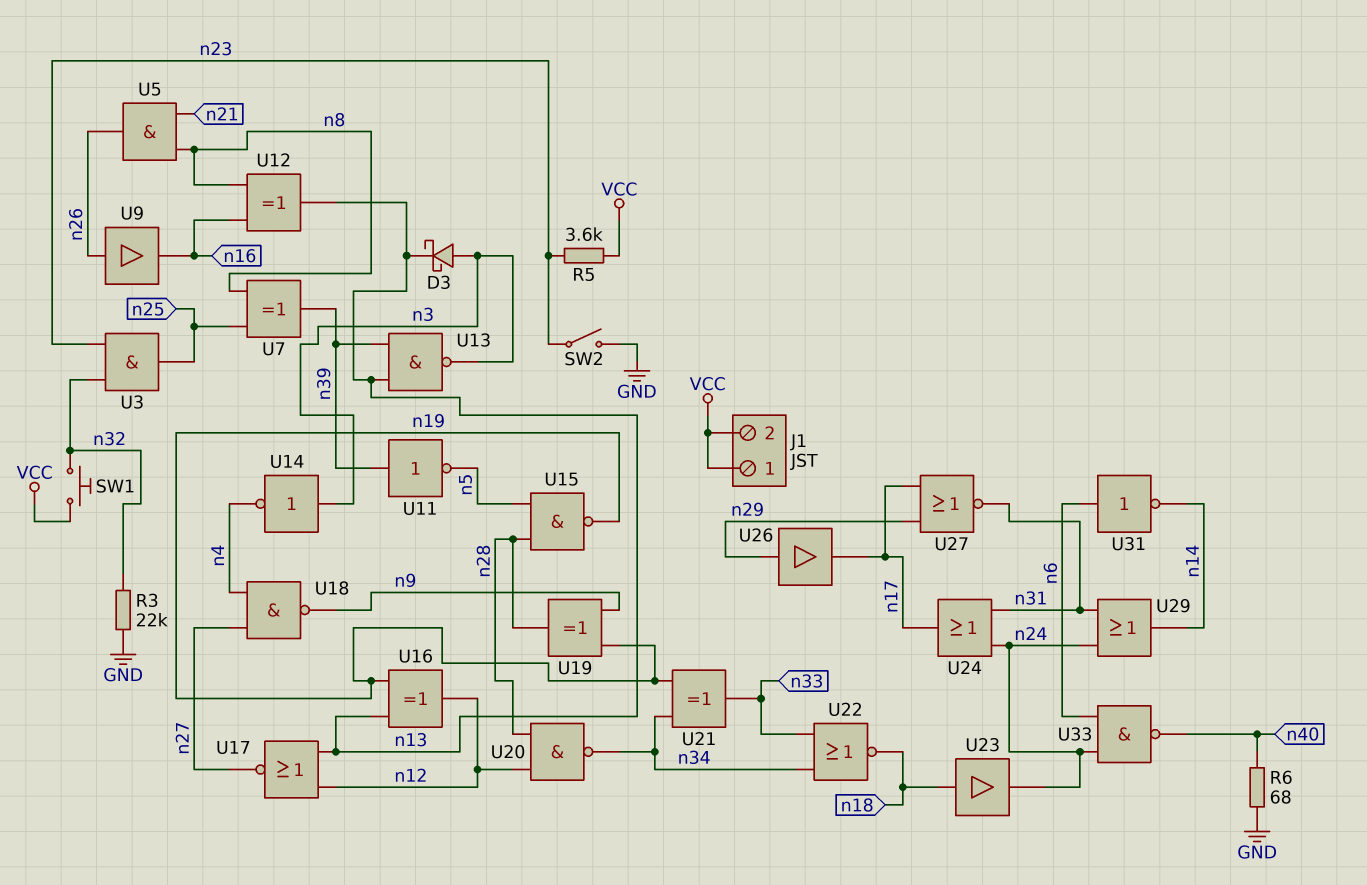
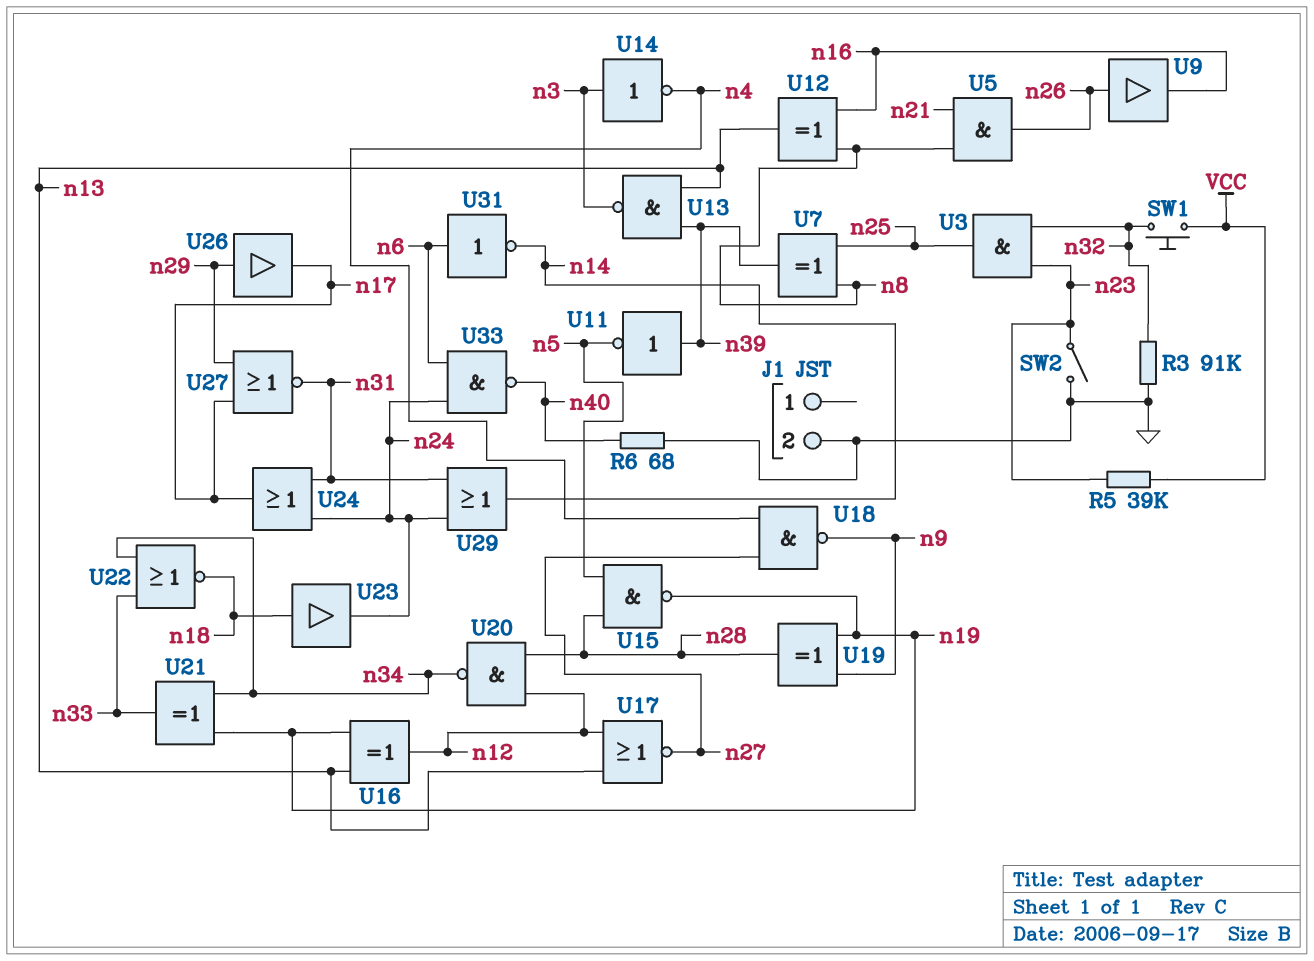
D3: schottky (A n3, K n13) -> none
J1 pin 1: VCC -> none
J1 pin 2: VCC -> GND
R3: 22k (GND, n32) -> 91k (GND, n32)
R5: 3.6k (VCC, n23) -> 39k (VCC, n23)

ASSIGNMENT
Look for the word "none" throughout the material above and copy every line that has it.

WRITTEN SOLUTION
D3: schottky (A n3, K n13) -> none
J1 pin 1: VCC -> none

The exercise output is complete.